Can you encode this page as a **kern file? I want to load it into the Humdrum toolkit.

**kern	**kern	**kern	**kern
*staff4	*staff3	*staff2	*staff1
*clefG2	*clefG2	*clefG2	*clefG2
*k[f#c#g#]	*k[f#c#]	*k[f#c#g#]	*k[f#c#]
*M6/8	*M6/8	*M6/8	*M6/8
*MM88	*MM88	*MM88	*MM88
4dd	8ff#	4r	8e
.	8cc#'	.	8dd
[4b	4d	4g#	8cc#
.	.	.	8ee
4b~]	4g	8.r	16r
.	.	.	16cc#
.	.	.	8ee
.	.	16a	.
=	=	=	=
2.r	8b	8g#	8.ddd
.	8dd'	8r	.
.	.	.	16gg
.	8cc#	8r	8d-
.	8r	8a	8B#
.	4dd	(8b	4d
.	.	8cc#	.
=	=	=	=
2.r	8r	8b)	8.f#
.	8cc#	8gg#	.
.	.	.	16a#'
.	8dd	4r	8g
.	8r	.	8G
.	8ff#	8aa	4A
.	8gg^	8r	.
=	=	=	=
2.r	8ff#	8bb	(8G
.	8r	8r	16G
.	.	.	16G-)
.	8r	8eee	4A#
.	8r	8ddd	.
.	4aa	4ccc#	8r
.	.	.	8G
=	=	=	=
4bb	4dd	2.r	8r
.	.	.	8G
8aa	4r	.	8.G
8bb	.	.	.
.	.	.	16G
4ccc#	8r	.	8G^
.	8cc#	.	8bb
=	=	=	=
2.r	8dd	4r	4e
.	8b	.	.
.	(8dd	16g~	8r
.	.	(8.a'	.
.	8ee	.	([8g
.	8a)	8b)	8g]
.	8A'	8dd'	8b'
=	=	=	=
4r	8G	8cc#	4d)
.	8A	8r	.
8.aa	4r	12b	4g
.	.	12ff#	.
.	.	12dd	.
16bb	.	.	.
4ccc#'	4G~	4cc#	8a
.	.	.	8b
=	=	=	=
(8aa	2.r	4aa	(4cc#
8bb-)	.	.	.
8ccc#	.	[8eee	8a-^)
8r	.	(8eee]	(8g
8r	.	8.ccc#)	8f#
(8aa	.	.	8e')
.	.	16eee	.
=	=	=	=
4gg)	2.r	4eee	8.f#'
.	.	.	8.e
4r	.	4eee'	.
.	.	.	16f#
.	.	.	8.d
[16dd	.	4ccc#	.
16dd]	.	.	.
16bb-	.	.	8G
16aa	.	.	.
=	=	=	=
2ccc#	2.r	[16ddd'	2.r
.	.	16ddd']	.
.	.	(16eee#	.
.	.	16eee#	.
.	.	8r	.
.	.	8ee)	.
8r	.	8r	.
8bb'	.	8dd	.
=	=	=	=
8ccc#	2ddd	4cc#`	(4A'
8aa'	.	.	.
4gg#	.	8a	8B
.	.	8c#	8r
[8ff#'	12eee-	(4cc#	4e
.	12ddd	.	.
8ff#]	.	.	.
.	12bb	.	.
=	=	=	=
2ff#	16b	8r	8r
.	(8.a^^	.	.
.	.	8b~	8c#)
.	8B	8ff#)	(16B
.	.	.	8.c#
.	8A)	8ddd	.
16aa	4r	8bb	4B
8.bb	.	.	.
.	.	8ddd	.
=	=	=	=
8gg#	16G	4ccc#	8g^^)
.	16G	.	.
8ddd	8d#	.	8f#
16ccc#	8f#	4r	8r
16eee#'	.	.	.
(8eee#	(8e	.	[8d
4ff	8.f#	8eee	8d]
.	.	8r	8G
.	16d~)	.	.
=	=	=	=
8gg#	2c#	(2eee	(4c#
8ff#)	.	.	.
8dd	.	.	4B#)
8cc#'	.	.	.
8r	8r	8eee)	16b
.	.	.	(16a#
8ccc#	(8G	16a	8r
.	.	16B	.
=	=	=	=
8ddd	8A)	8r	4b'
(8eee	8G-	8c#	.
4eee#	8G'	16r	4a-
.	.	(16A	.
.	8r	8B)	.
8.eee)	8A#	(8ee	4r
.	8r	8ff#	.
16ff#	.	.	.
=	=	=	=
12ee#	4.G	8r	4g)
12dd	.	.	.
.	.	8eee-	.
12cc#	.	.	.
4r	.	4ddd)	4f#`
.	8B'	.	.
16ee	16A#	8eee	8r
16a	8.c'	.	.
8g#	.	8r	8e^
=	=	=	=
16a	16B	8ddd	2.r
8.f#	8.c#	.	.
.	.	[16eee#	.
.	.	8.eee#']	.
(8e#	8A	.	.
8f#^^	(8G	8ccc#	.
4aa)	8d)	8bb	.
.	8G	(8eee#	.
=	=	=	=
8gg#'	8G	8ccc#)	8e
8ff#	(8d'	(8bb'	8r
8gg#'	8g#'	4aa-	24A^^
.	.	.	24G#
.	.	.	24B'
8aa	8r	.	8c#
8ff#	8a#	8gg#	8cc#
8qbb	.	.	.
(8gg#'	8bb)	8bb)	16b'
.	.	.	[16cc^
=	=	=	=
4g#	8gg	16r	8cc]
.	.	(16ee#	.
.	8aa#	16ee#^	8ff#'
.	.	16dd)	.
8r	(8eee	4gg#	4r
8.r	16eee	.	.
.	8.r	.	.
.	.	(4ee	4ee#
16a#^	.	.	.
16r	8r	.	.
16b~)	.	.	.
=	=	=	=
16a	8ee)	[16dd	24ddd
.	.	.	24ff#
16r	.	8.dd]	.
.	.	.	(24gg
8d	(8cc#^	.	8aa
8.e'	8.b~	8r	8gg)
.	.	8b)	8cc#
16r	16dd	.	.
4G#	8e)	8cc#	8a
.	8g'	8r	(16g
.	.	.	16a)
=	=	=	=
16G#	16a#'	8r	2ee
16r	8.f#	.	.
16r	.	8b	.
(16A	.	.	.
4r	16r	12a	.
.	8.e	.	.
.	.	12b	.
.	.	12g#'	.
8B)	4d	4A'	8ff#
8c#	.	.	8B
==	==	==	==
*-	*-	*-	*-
**********
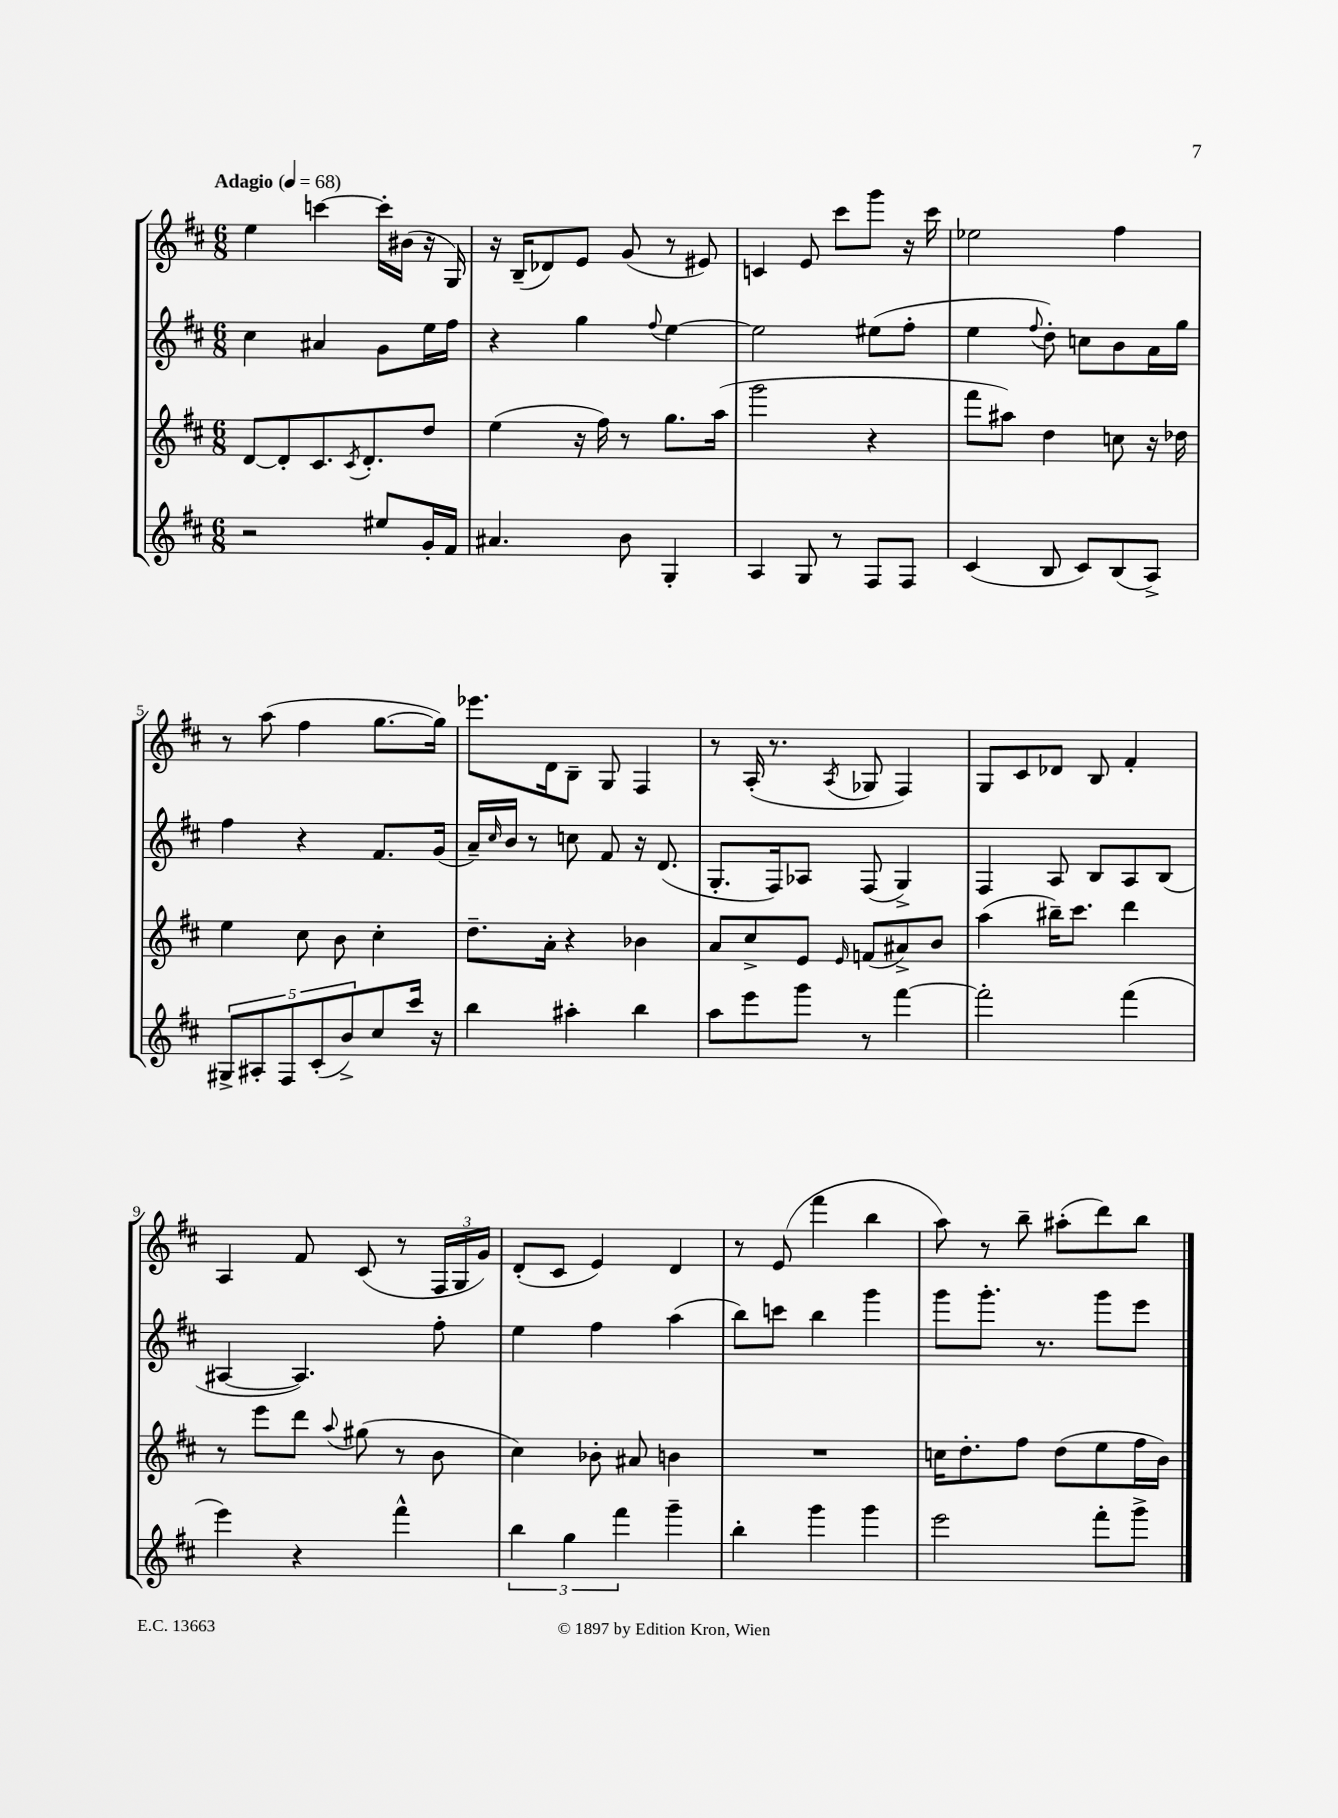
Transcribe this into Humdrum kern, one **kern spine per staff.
**********
**Stated problem:** Extract every line in the rows above that contains the string "into", matching case exactly.

**Response to the task:**
Can you encode this page as a **kern file? I want to load it into the Humdrum toolkit.
Transcribe this into Humdrum kern, one **kern spine per staff.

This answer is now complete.